What the task asks -
All of the data, word for word and free of pictures, is the expected result.

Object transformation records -

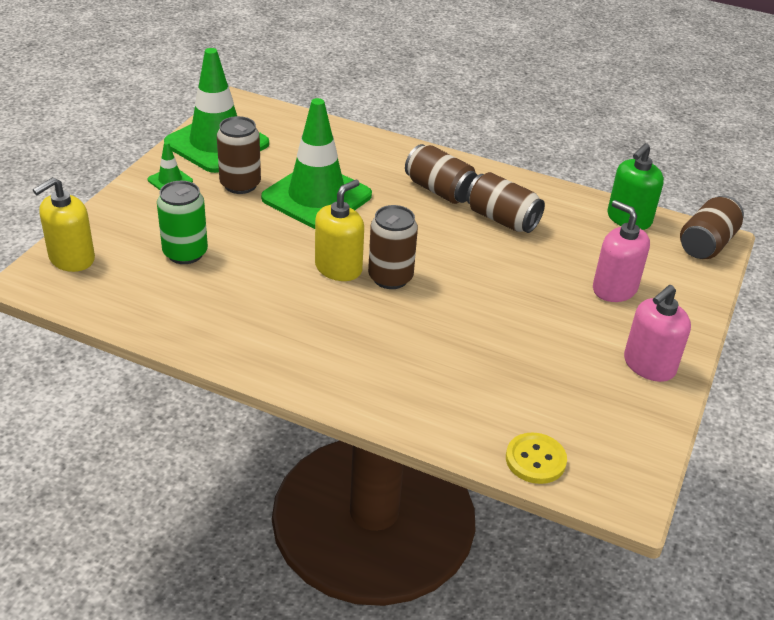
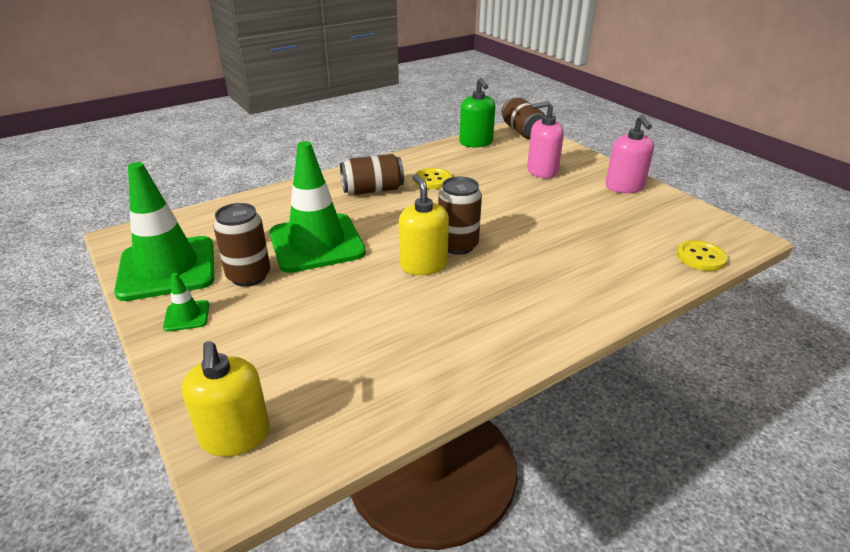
camera: 55 degrees left, 5 degrees down
(185, 253) = (316, 344): green can -> none
(502, 219) = (432, 180): brown can -> yellow button

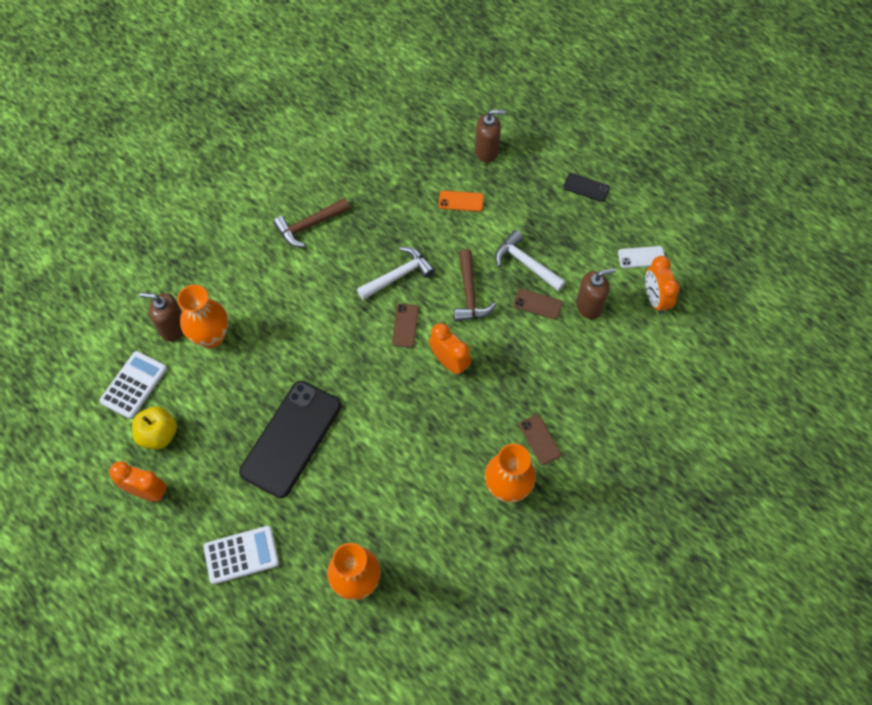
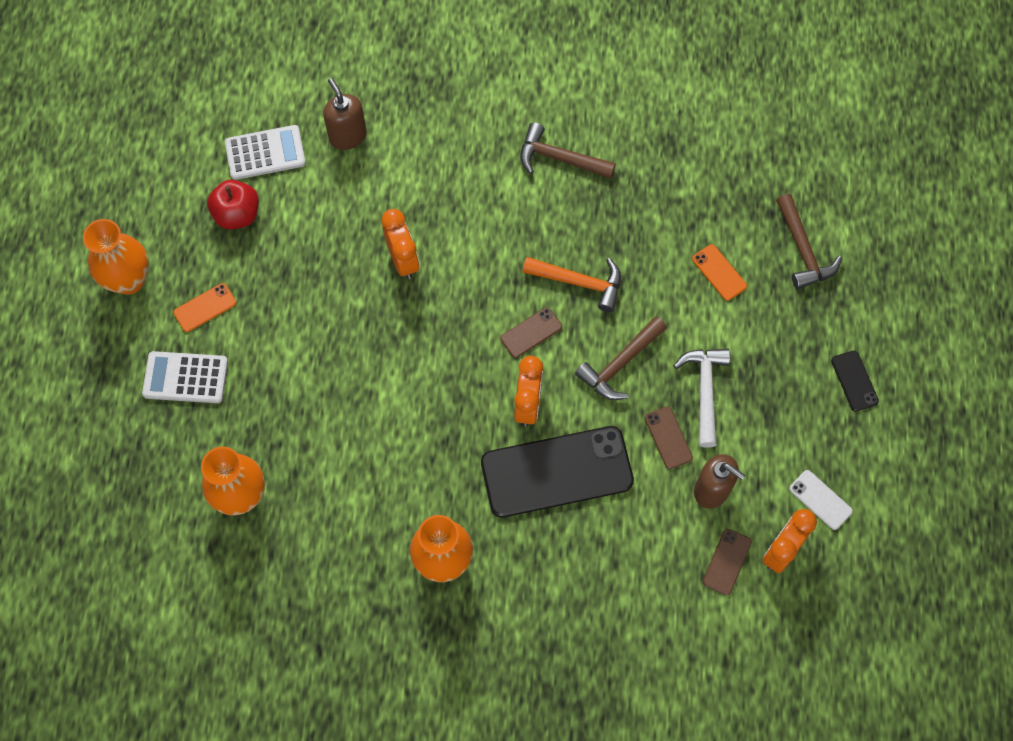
camera: 50 degrees right, 5 degrees up
(148, 491) = (179, 252): orange clock -> orange clock (403, 260)
(159, 434) = (237, 214): yellow apple -> red apple
(204, 504) = (205, 308): none -> orange phone
(211, 336) = (367, 174): orange vase -> orange vase (129, 280)
(241, 555) = (185, 378): white calculator -> white calculator turned 150 degrees clockwise
(291, 438) = (328, 327): black phone -> black phone (557, 472)
(398, 275) = (580, 282): white hammer -> orange hammer
(486, 151) = (803, 250): brown soap dispenser -> brown hammer
(539, 439) = (519, 553): brown phone -> brown phone (727, 562)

Your response -
camera: 55 degrees left, 5 degrees down
(185, 253) = (316, 344): green can -> none
(502, 219) = (432, 180): brown can -> yellow button

camera: 50 degrees right, 5 degrees up
(148, 491) = (179, 252): orange clock -> orange clock (403, 260)
(159, 434) = (237, 214): yellow apple -> red apple
(204, 504) = (205, 308): none -> orange phone
(211, 336) = (367, 174): orange vase -> orange vase (129, 280)
(241, 555) = (185, 378): white calculator -> white calculator turned 150 degrees clockwise
(291, 438) = (328, 327): black phone -> black phone (557, 472)
(398, 275) = (580, 282): white hammer -> orange hammer
(486, 151) = (803, 250): brown soap dispenser -> brown hammer
(539, 439) = (519, 553): brown phone -> brown phone (727, 562)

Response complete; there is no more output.